((

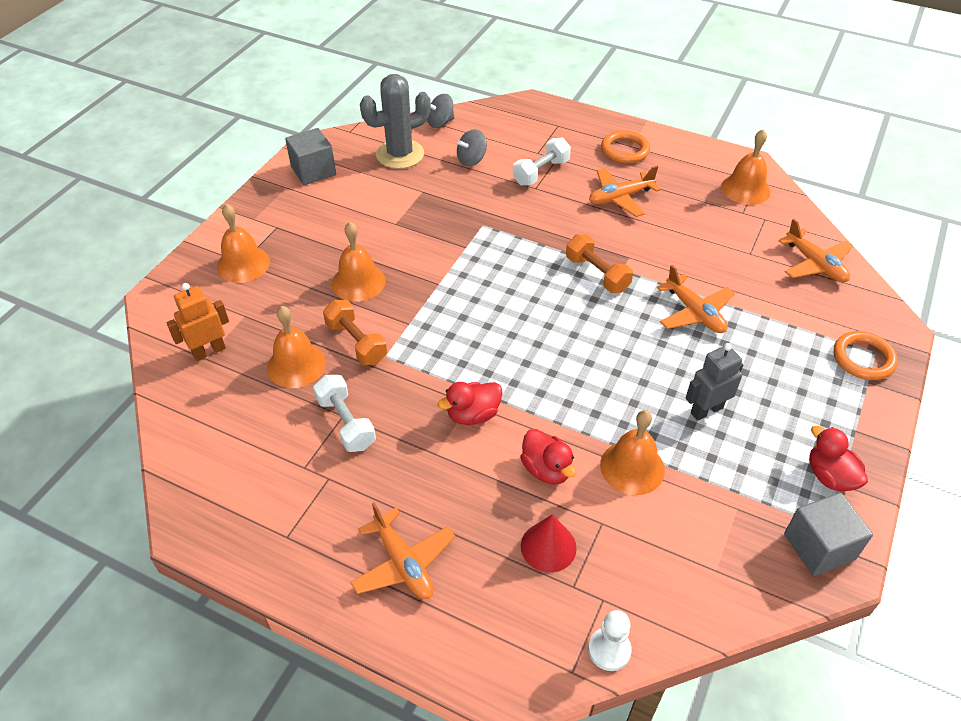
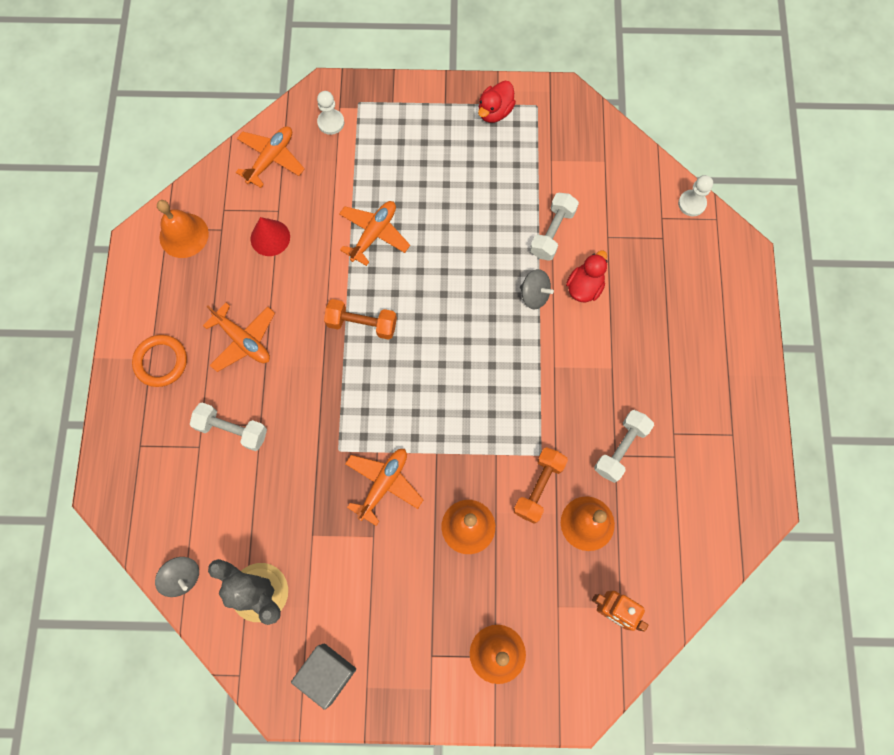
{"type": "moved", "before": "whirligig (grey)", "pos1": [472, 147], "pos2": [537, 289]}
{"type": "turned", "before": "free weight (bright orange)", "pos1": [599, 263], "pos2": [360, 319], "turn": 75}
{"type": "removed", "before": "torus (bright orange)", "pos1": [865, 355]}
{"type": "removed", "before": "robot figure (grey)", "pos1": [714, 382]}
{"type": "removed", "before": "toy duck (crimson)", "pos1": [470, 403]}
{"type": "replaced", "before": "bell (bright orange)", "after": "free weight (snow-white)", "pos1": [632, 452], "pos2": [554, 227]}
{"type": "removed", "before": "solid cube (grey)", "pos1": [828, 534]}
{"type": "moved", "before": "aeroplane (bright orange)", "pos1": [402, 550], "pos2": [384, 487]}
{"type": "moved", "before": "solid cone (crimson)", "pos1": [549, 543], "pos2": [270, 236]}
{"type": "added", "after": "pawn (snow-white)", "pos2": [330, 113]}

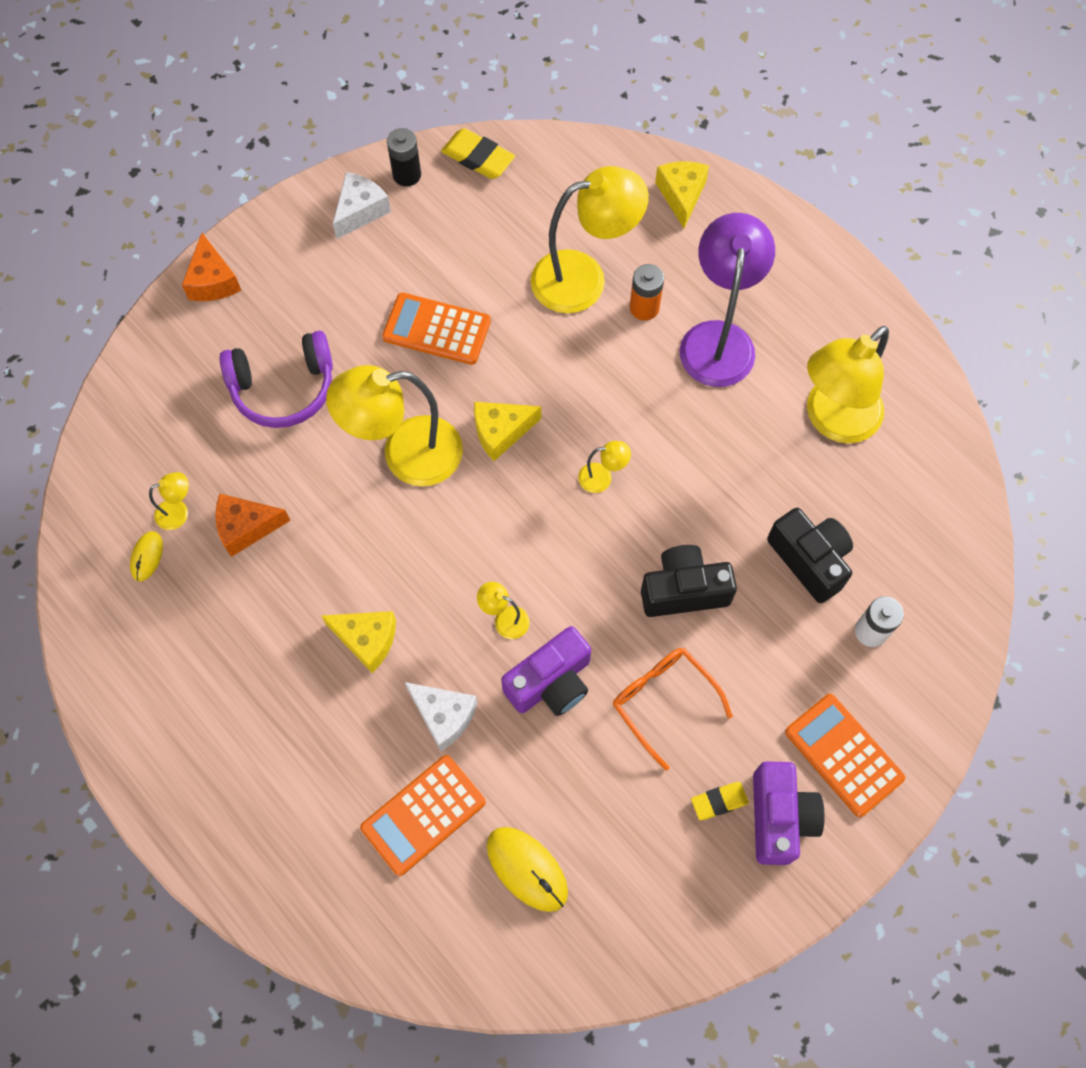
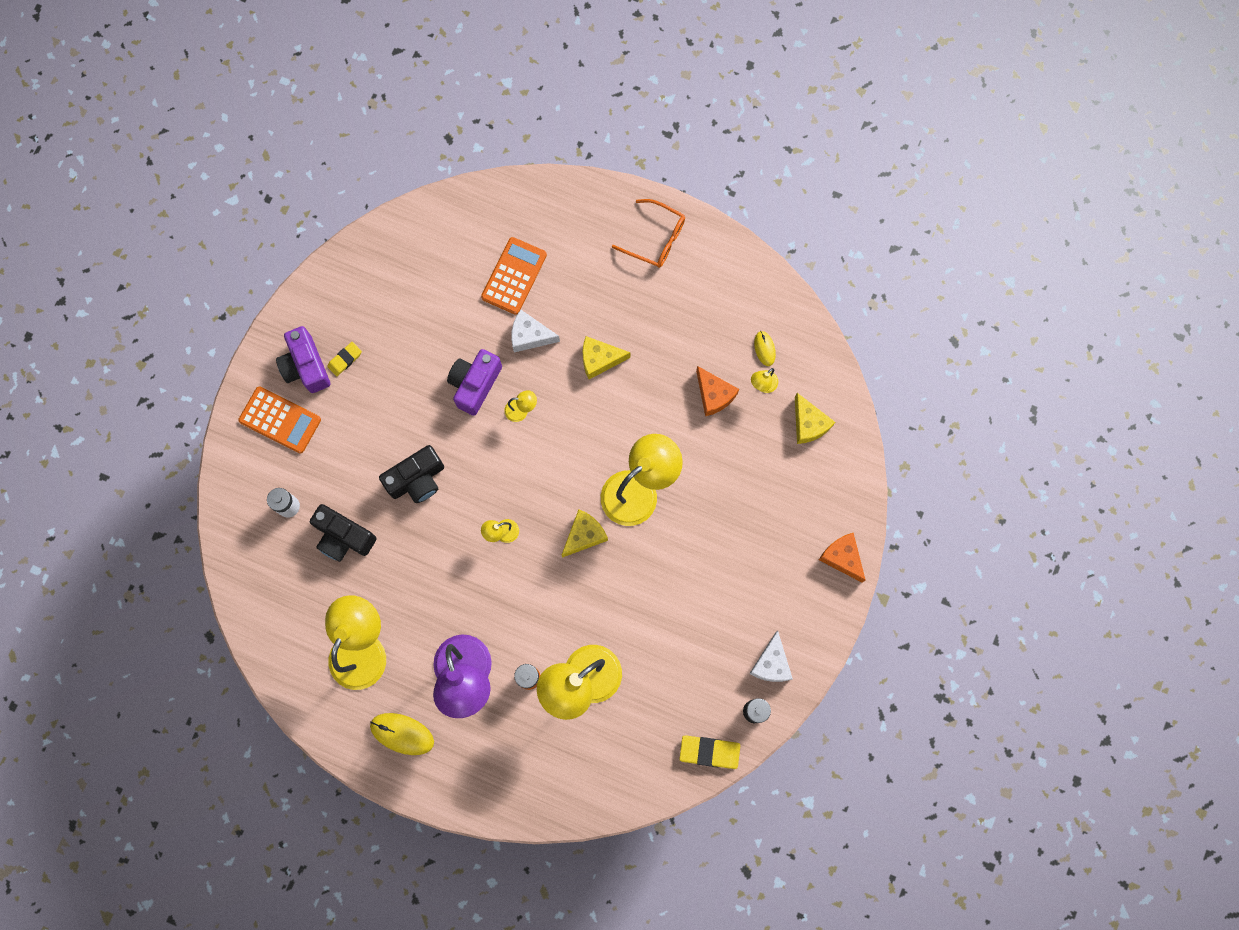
{"type": "moved", "before": "piece of cheese (yellow)", "pos1": [682, 194], "pos2": [815, 418]}
{"type": "removed", "before": "adding machine (bright orange)", "pos1": [436, 329]}
{"type": "removed", "before": "over-ear headphones (violet)", "pos1": [276, 379]}
{"type": "turned", "before": "piece of cheese (bright orange)", "pos1": [253, 525], "pos2": [717, 391], "turn": 90}
{"type": "moved", "before": "spectacles (bright orange)", "pos1": [673, 709], "pos2": [648, 233]}
{"type": "moved", "before": "mouse (yellow)", "pos1": [527, 869], "pos2": [402, 734]}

))

# Problem requirements:
Your copy should match every entry above exactly and contain no pictures.

# Written response:
{"type": "moved", "before": "whirligig (grey)", "pos1": [472, 147], "pos2": [537, 289]}
{"type": "turned", "before": "free weight (bright orange)", "pos1": [599, 263], "pos2": [360, 319], "turn": 75}
{"type": "removed", "before": "torus (bright orange)", "pos1": [865, 355]}
{"type": "removed", "before": "robot figure (grey)", "pos1": [714, 382]}
{"type": "removed", "before": "toy duck (crimson)", "pos1": [470, 403]}
{"type": "replaced", "before": "bell (bright orange)", "after": "free weight (snow-white)", "pos1": [632, 452], "pos2": [554, 227]}
{"type": "removed", "before": "solid cube (grey)", "pos1": [828, 534]}
{"type": "moved", "before": "aeroplane (bright orange)", "pos1": [402, 550], "pos2": [384, 487]}
{"type": "moved", "before": "solid cone (crimson)", "pos1": [549, 543], "pos2": [270, 236]}
{"type": "added", "after": "pawn (snow-white)", "pos2": [330, 113]}

{"type": "moved", "before": "piece of cheese (yellow)", "pos1": [682, 194], "pos2": [815, 418]}
{"type": "removed", "before": "adding machine (bright orange)", "pos1": [436, 329]}
{"type": "removed", "before": "over-ear headphones (violet)", "pos1": [276, 379]}
{"type": "turned", "before": "piece of cheese (bright orange)", "pos1": [253, 525], "pos2": [717, 391], "turn": 90}
{"type": "moved", "before": "spectacles (bright orange)", "pos1": [673, 709], "pos2": [648, 233]}
{"type": "moved", "before": "mouse (yellow)", "pos1": [527, 869], "pos2": [402, 734]}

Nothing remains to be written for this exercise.